> [Work to be completed]
Spot each line in the data below containing "brown" and copy it.

> [Records for this exercise]
Segment Open

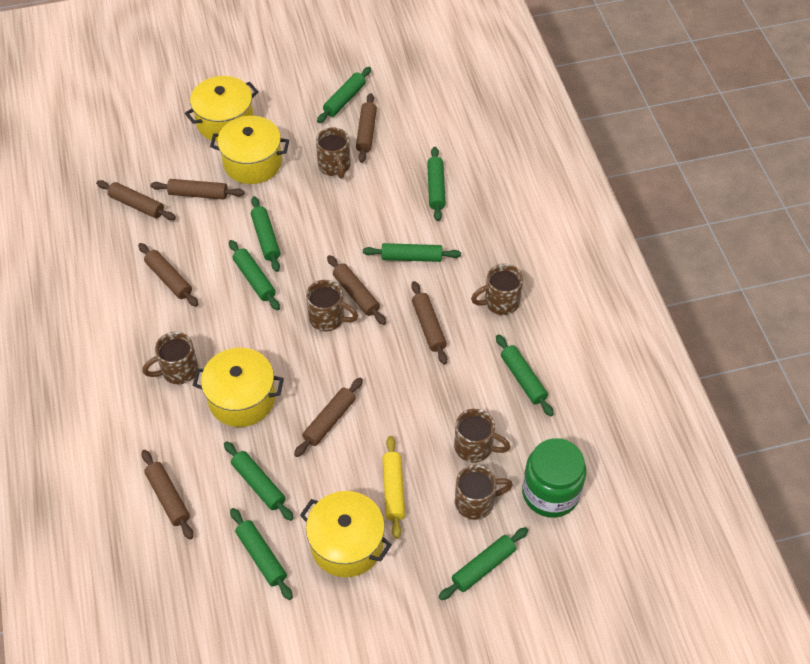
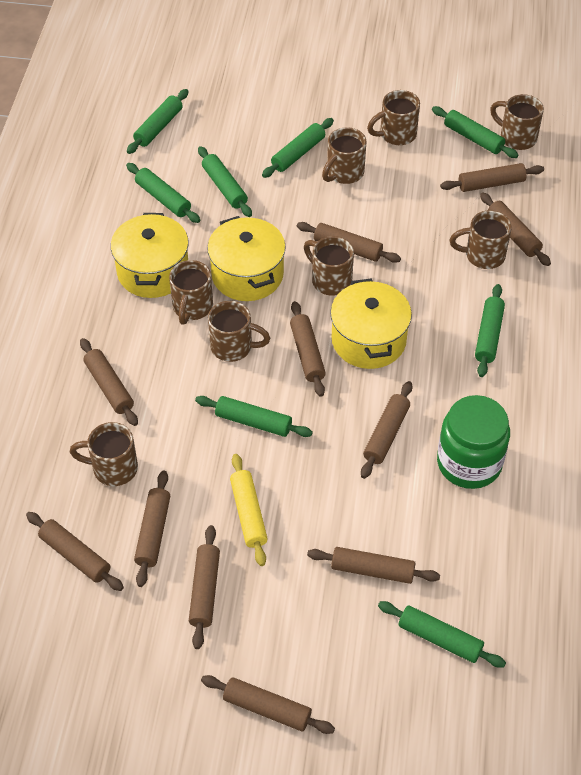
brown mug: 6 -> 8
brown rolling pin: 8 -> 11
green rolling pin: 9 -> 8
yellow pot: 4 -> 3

Segment Closed
Segment Open

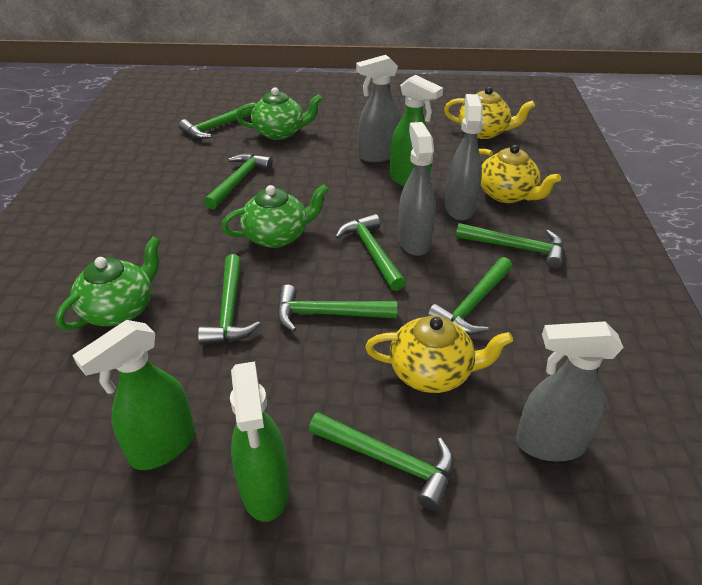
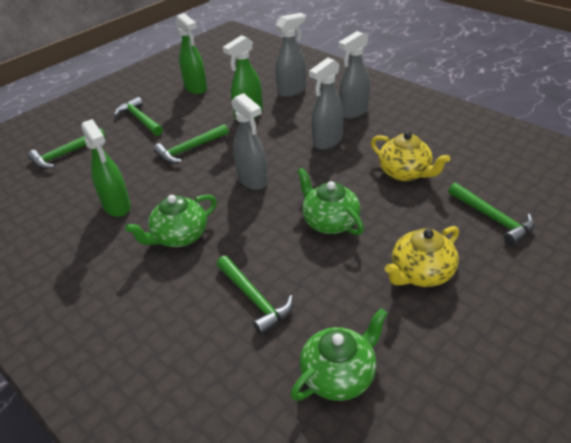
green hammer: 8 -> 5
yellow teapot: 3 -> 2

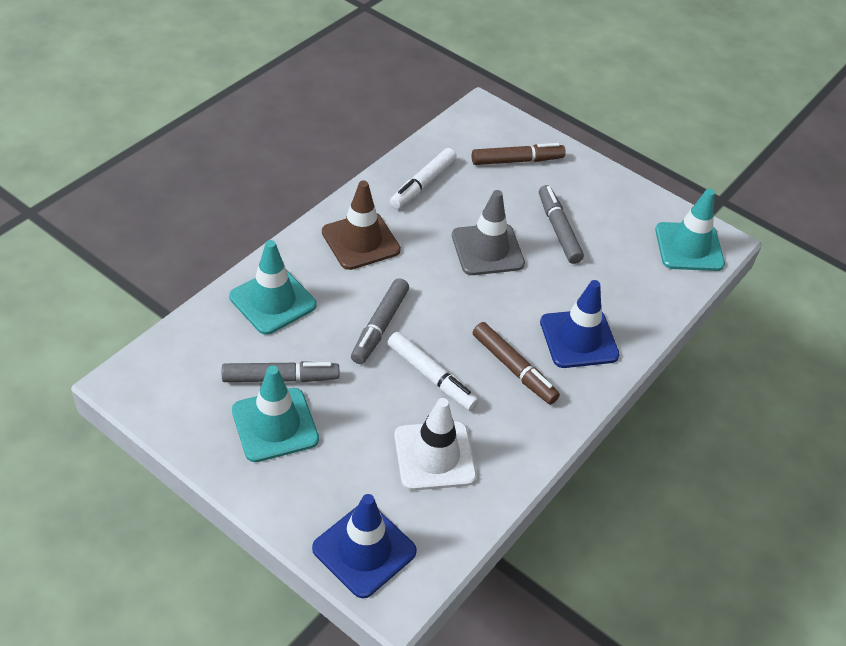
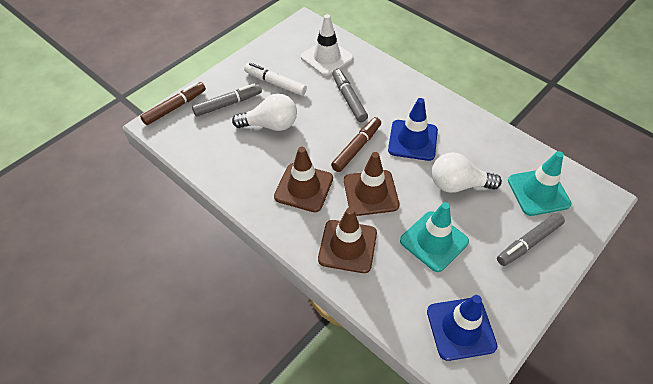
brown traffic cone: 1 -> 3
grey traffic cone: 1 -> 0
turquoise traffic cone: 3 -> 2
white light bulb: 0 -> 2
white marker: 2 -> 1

Segment Closed
Segment Open

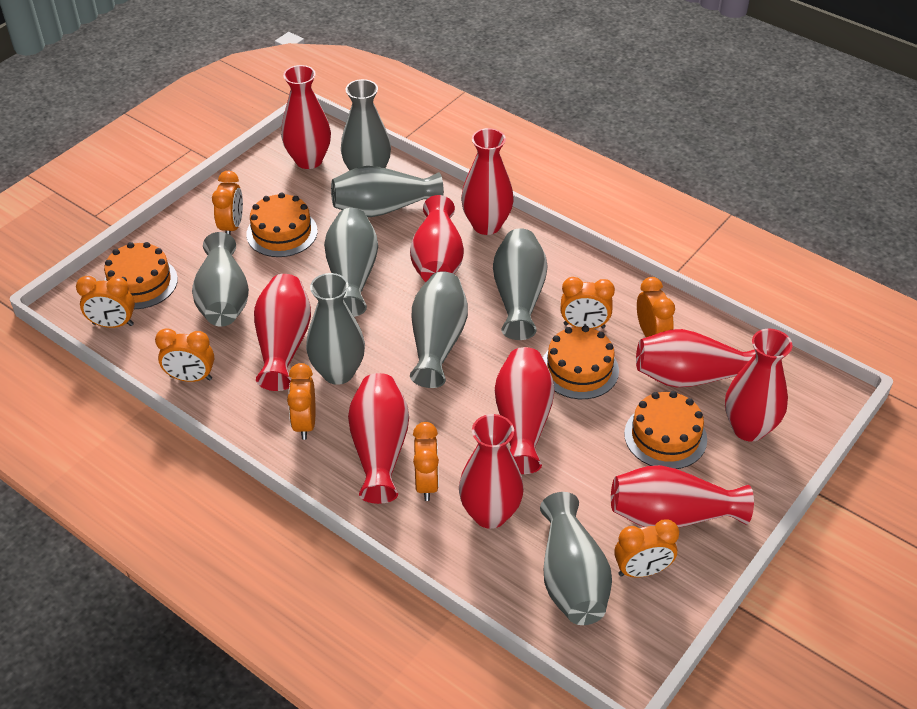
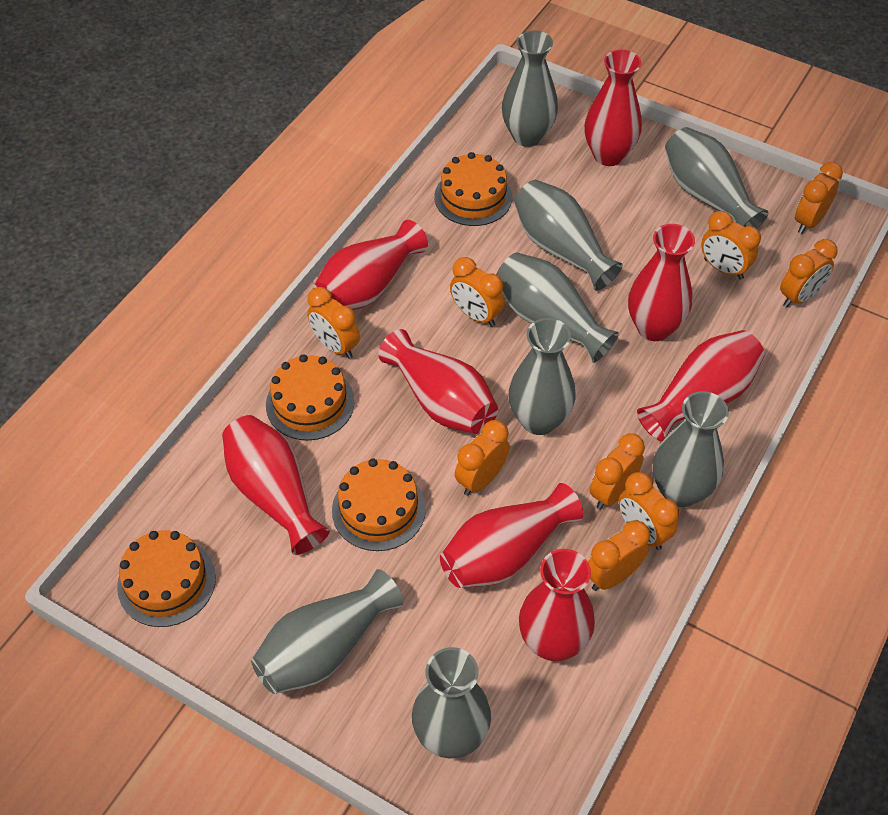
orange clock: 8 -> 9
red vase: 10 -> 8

Segment Closed

> [Completed exercise]
brown mug: 6 -> 8
brown rolling pin: 8 -> 11
brown traffic cone: 1 -> 3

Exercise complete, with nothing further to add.